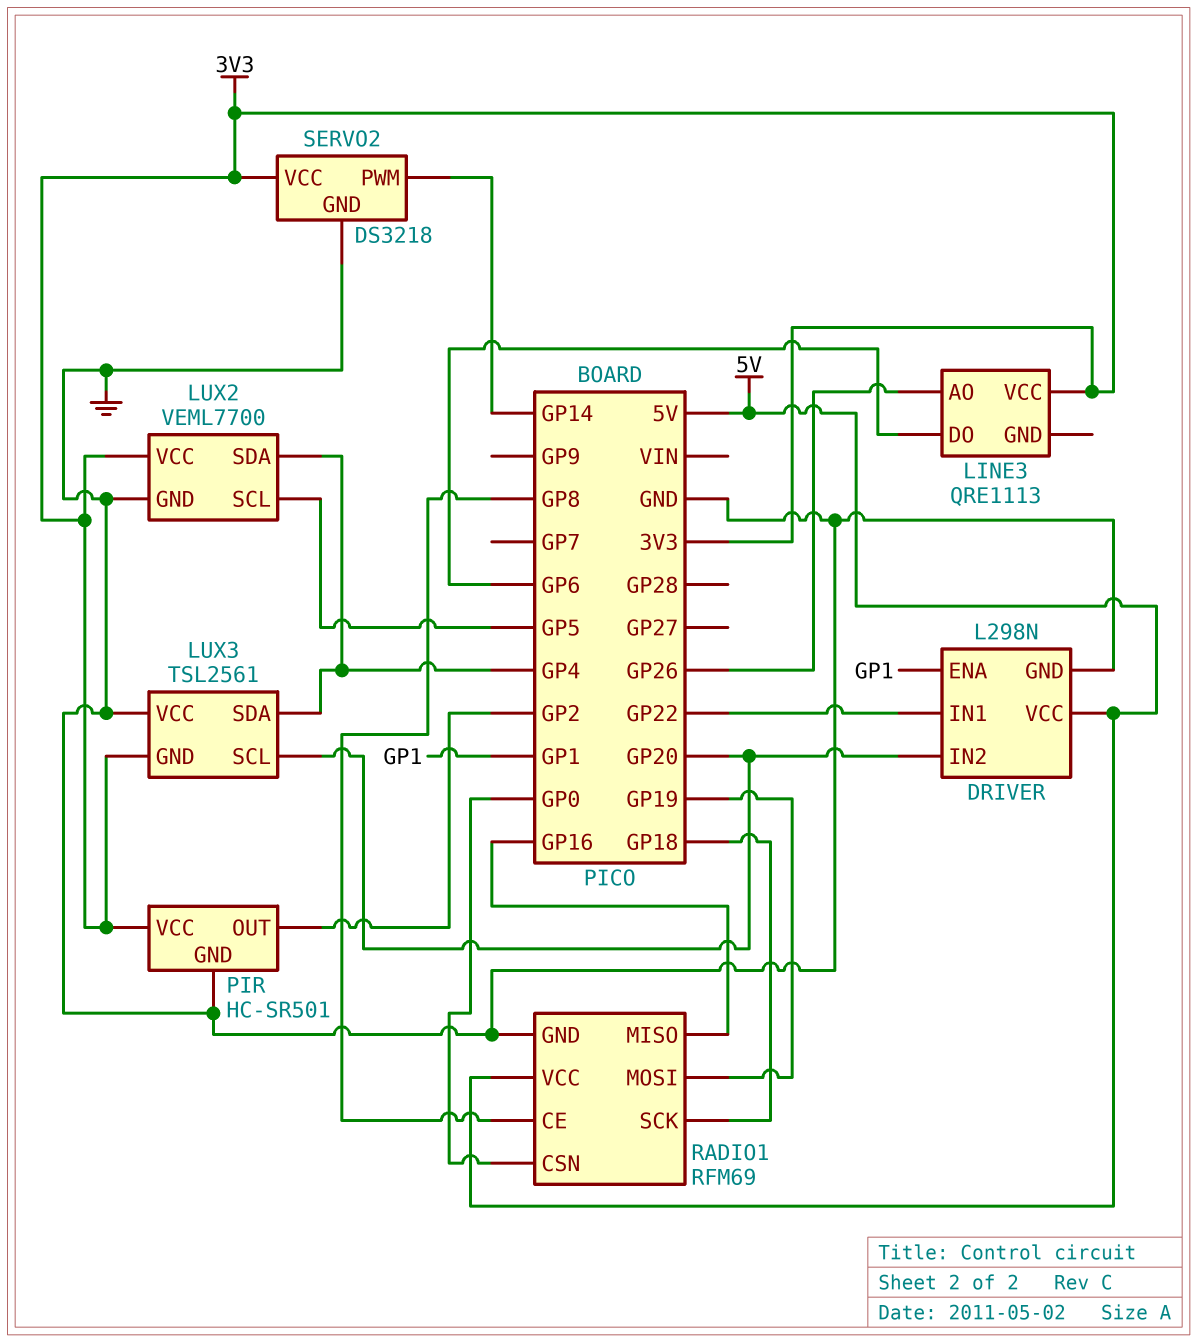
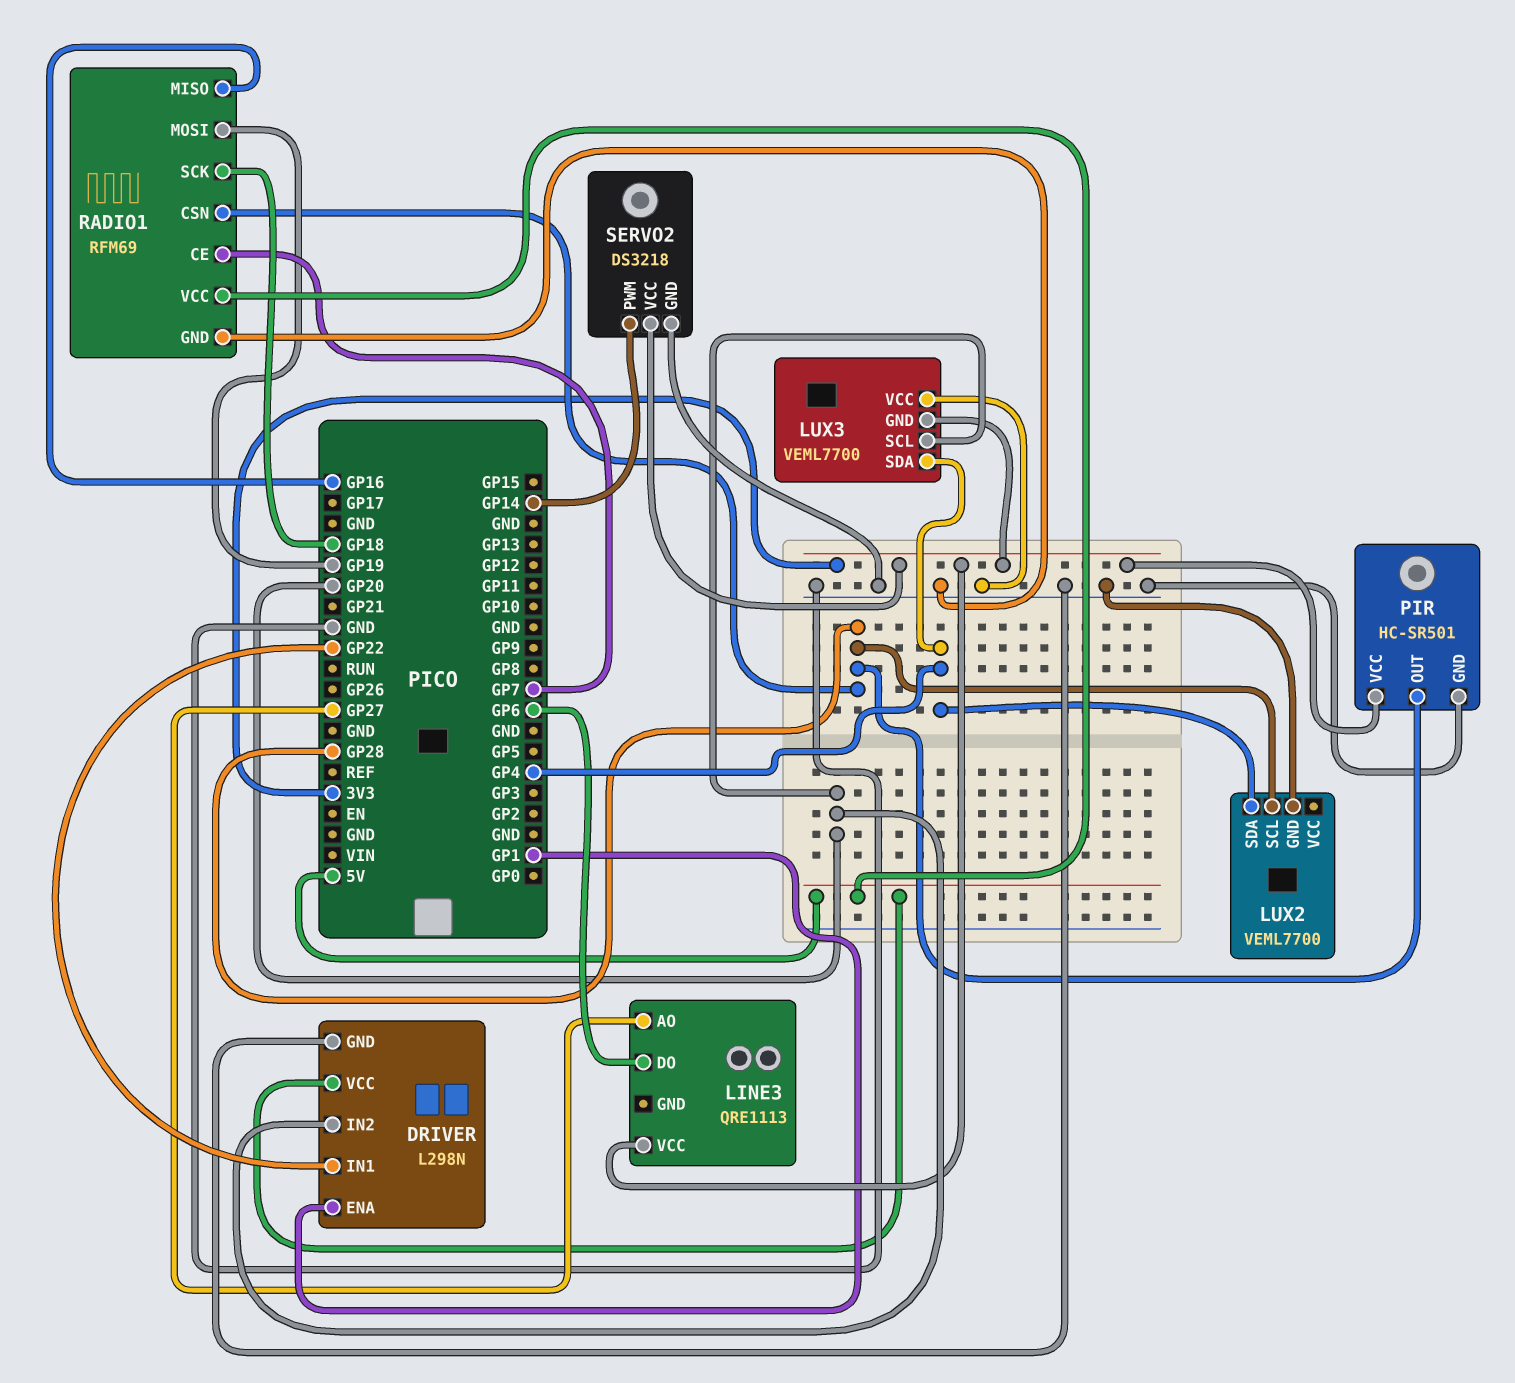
LINE3 pin AO: GP26 -> GP27
LUX2 pin SCL: GP5 -> GP28
LUX2 pin VCC: 3V3 -> none
LUX3: TSL2561 -> VEML7700
PIR pin OUT: GP2 -> GP28
RADIO1 pin CE: GP8 -> GP7
RADIO1 pin CSN: GP0 -> GP28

*-*-*

#### TRY IT
Repeat the material above in full and unchanged, minus its images.

#### SOLUTION FOR THIS EXERCISE
LINE3 pin AO: GP26 -> GP27
LUX2 pin SCL: GP5 -> GP28
LUX2 pin VCC: 3V3 -> none
LUX3: TSL2561 -> VEML7700
PIR pin OUT: GP2 -> GP28
RADIO1 pin CE: GP8 -> GP7
RADIO1 pin CSN: GP0 -> GP28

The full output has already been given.